"""

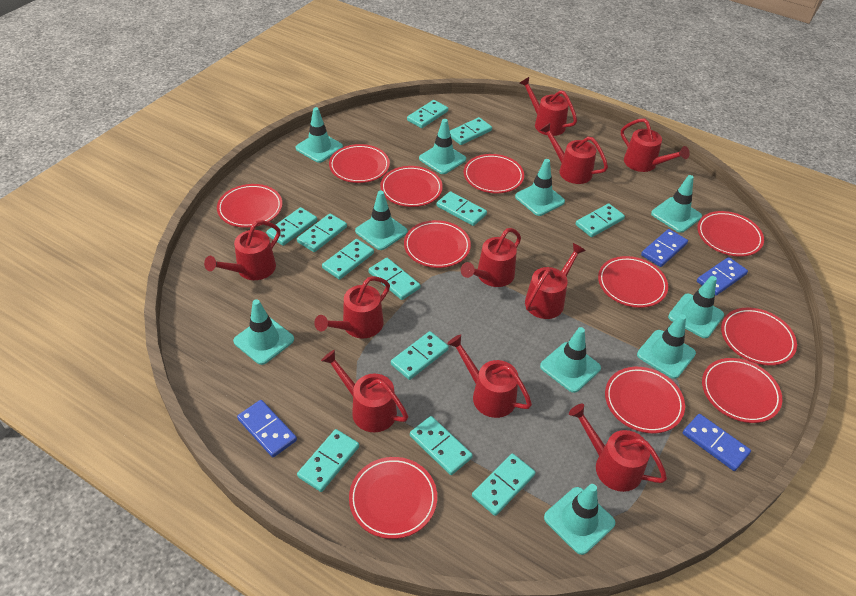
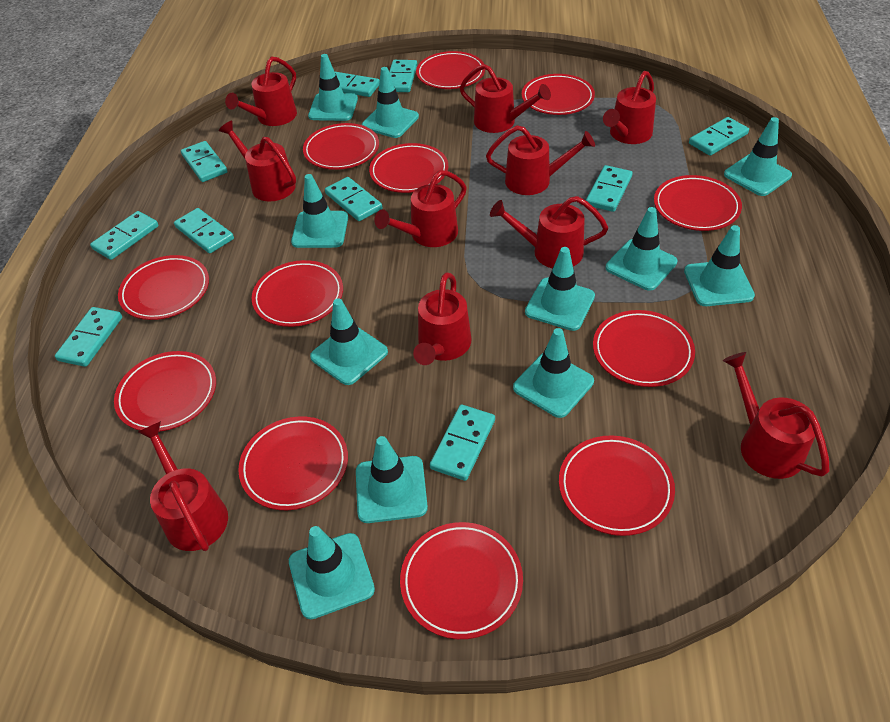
blue domino: 4 -> 0
red plate: 11 -> 12
turquoise domino: 12 -> 10
turquoise traffic cone: 10 -> 11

"""

For the string "turquoise", count every line of the material where it appears and state only the count.

2